> Goal of the exercise:
Check each line of the listing for the string "purple". Copy those where it appears.
##### Raw data
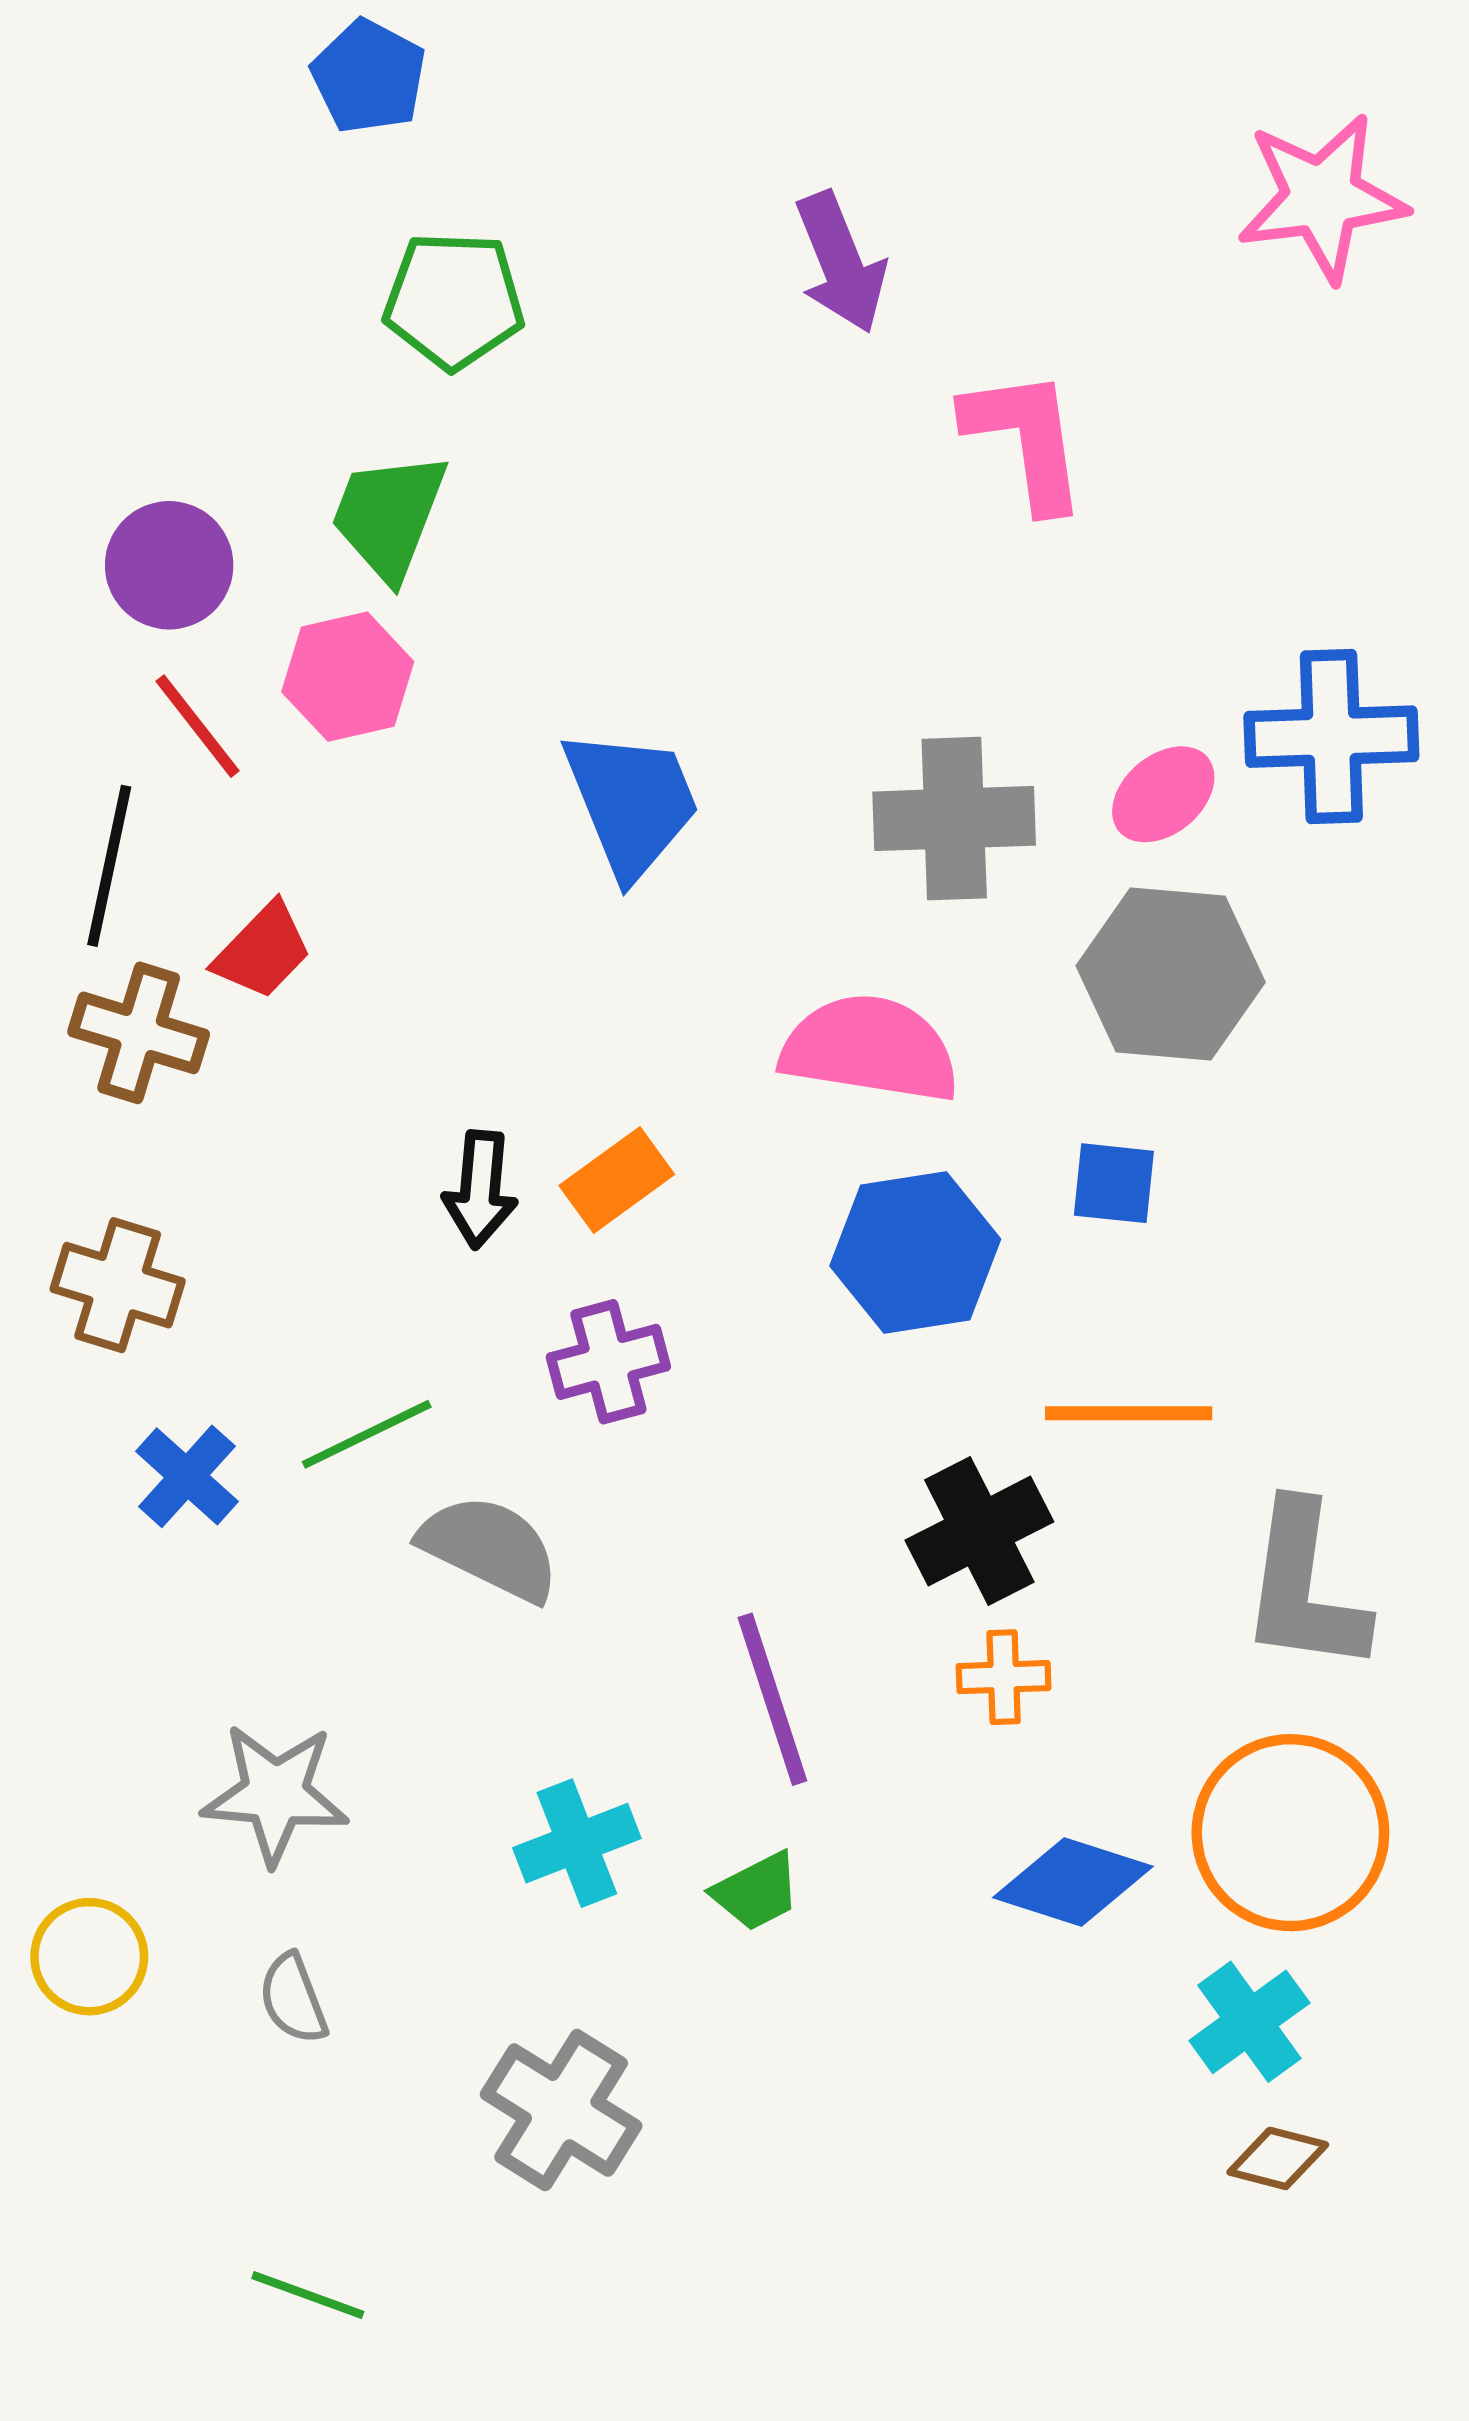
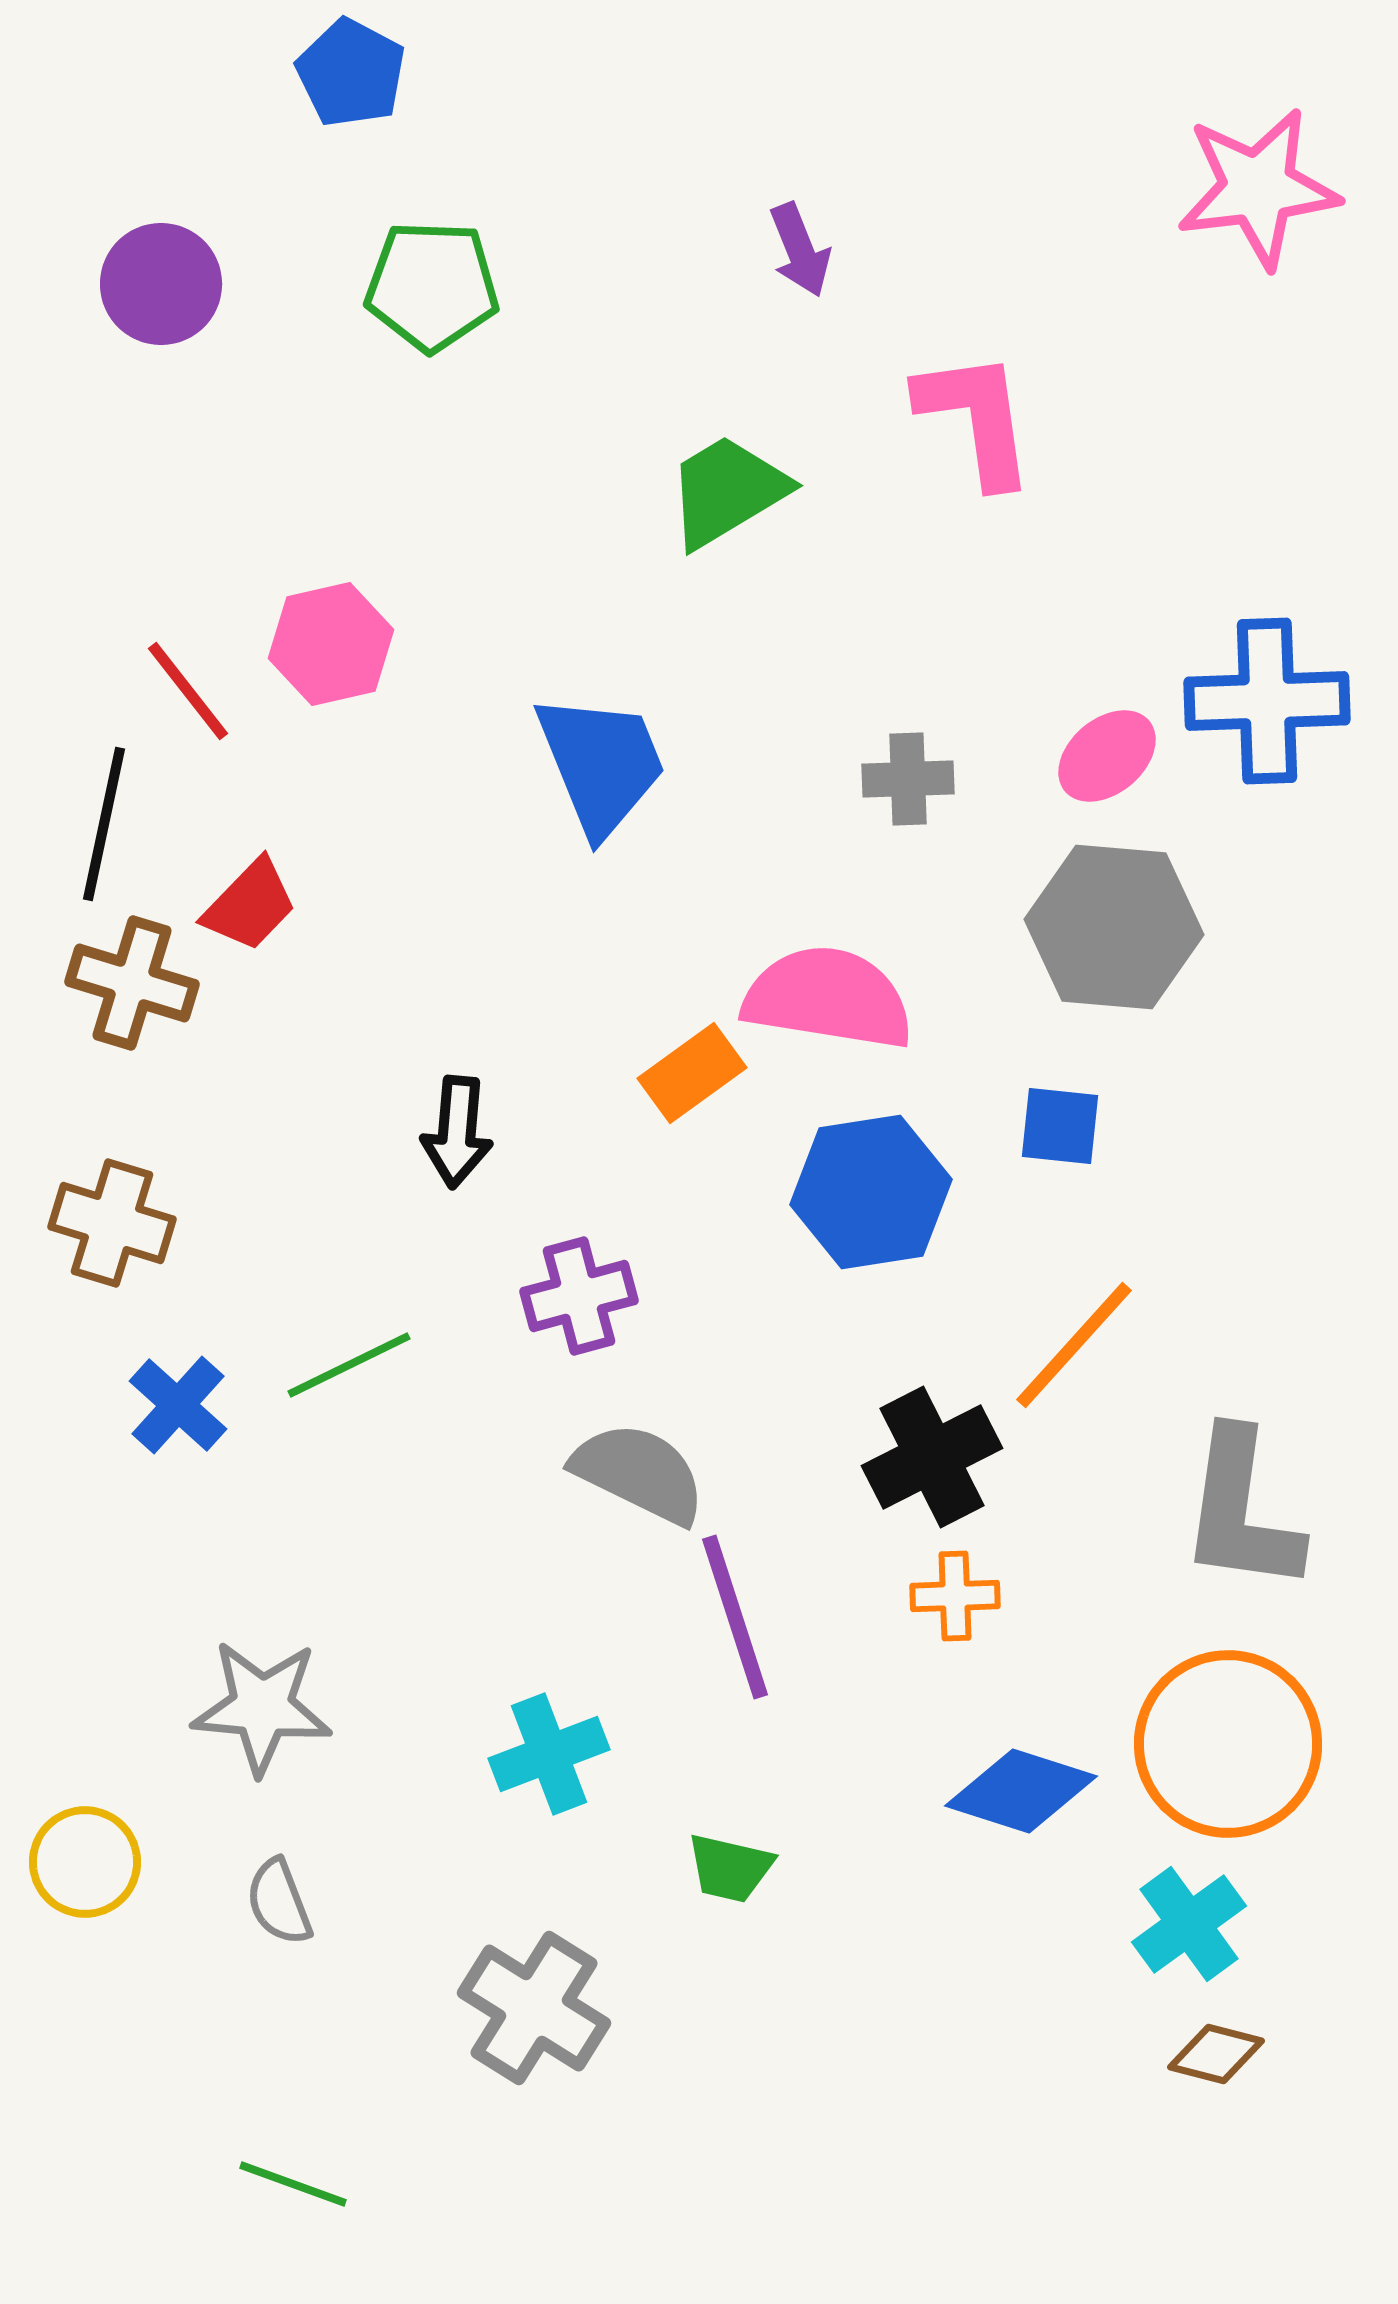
purple arrow: (841, 263) -> (800, 250), size x0.7
green trapezoid: (389, 516) -> (727, 491), moved, turned 38
purple circle: (169, 565) -> (161, 284), moved
gray cross: (954, 819) -> (908, 779), size x0.6
orange rectangle: (617, 1180) -> (692, 1073), moved
orange line: (1129, 1413) -> (1074, 1345), turned -48
gray semicircle: (490, 1548) -> (639, 1473), moved
green trapezoid: (757, 1891) -> (730, 1868), moved, turned 40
##########
> Output:
purple arrow: (841, 263) -> (800, 250), size x0.7
purple circle: (169, 565) -> (161, 284), moved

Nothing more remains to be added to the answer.